··· Data records ···

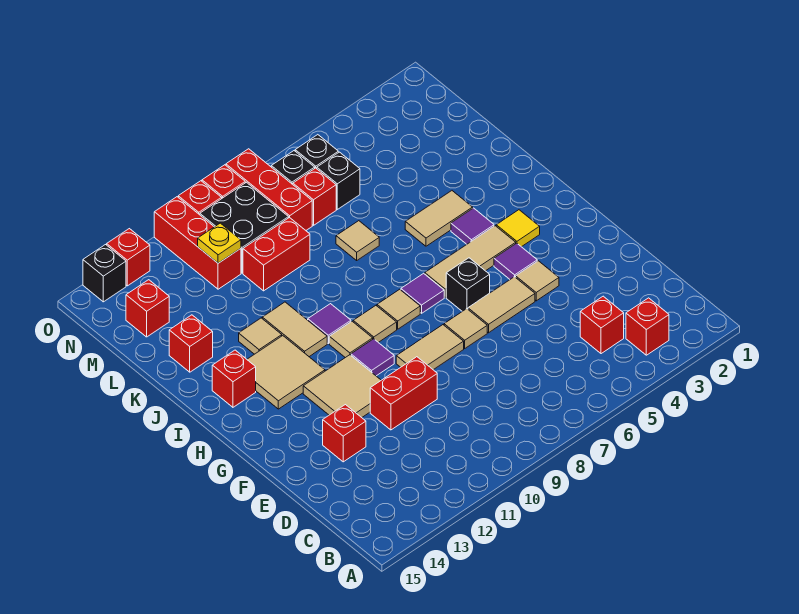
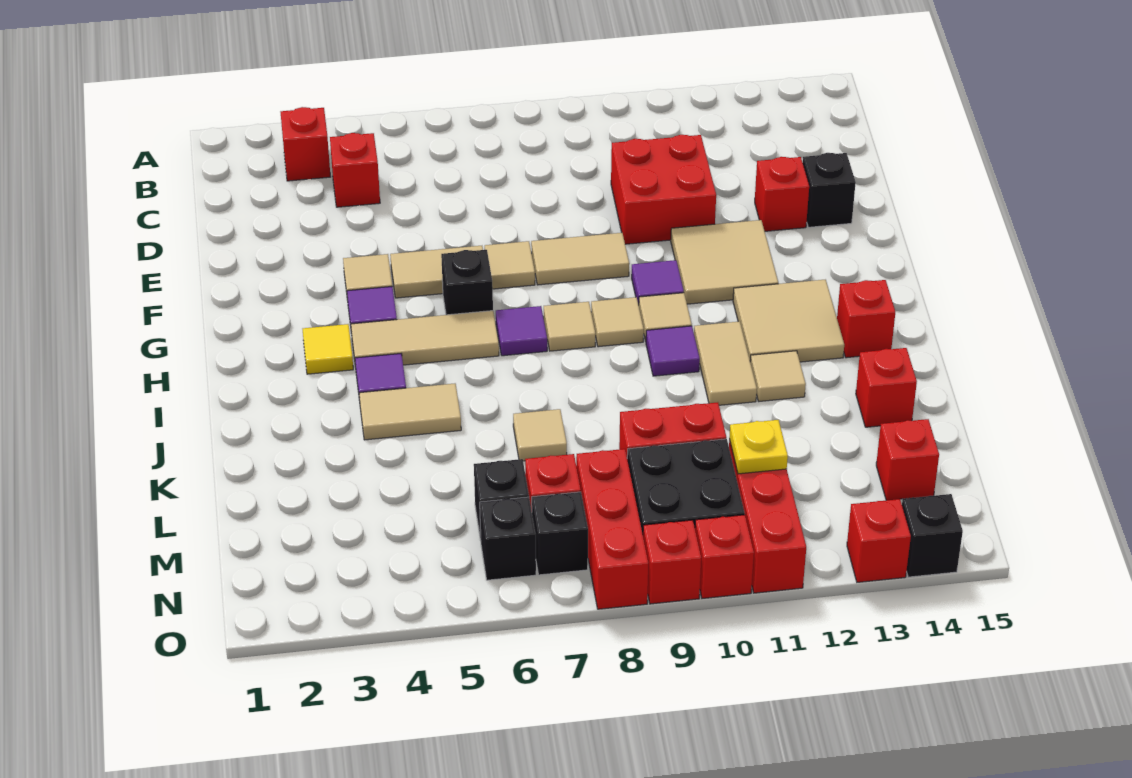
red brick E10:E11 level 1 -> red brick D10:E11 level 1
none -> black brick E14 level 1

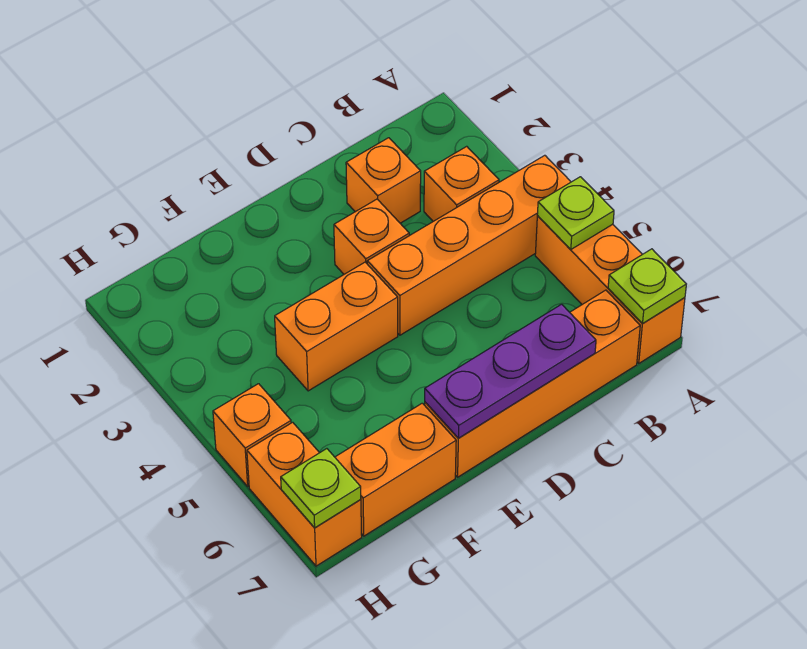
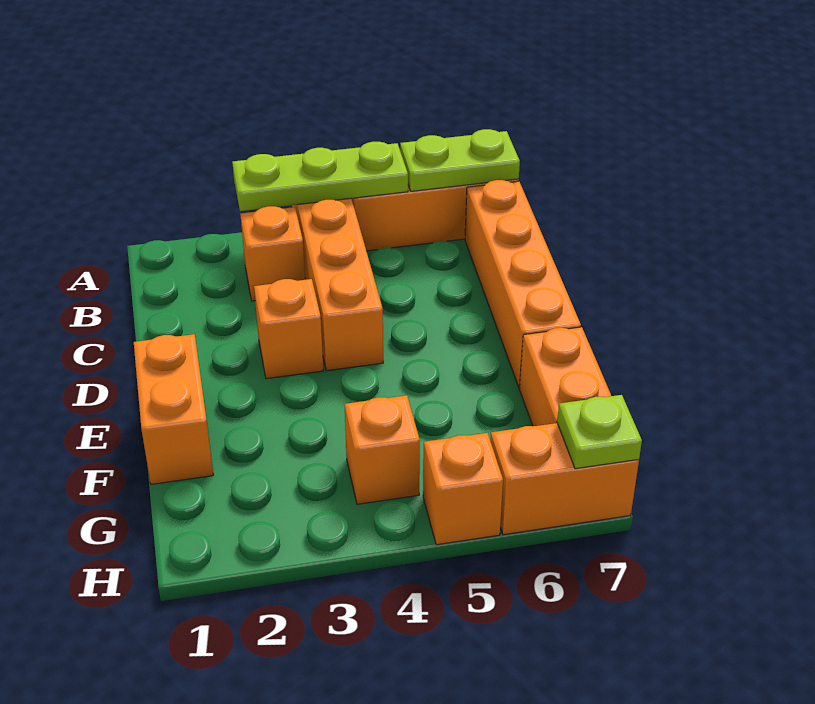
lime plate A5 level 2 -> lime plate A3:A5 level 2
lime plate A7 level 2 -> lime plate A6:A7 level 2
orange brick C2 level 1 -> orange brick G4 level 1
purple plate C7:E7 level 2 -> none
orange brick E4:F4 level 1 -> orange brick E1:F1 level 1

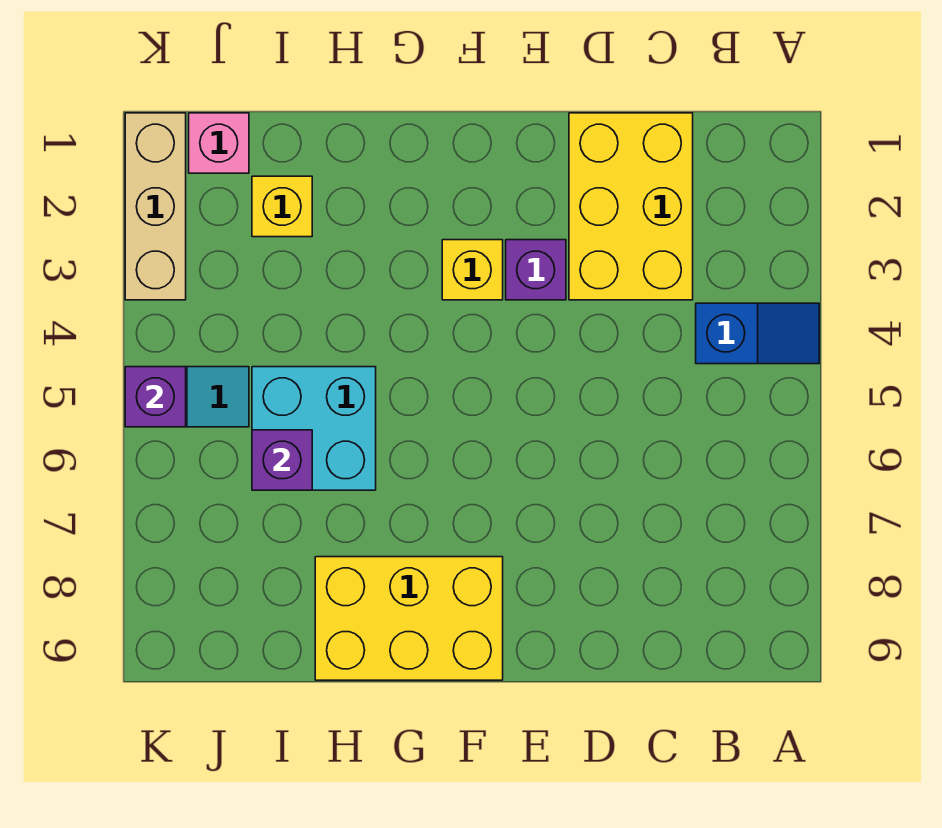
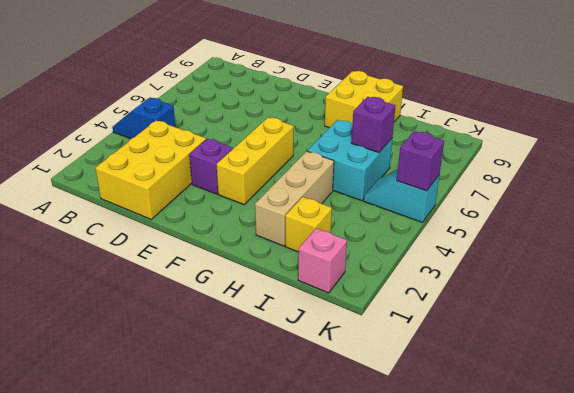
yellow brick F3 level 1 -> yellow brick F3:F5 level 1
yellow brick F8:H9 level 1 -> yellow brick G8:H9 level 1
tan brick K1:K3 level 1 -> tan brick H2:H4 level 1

···

*Exercise*:
The whole listing above must be duplicated word for word, apart from its pictures.

*Answer to this problem*:
red brick E10:E11 level 1 -> red brick D10:E11 level 1
none -> black brick E14 level 1

lime plate A5 level 2 -> lime plate A3:A5 level 2
lime plate A7 level 2 -> lime plate A6:A7 level 2
orange brick C2 level 1 -> orange brick G4 level 1
purple plate C7:E7 level 2 -> none
orange brick E4:F4 level 1 -> orange brick E1:F1 level 1

yellow brick F3 level 1 -> yellow brick F3:F5 level 1
yellow brick F8:H9 level 1 -> yellow brick G8:H9 level 1
tan brick K1:K3 level 1 -> tan brick H2:H4 level 1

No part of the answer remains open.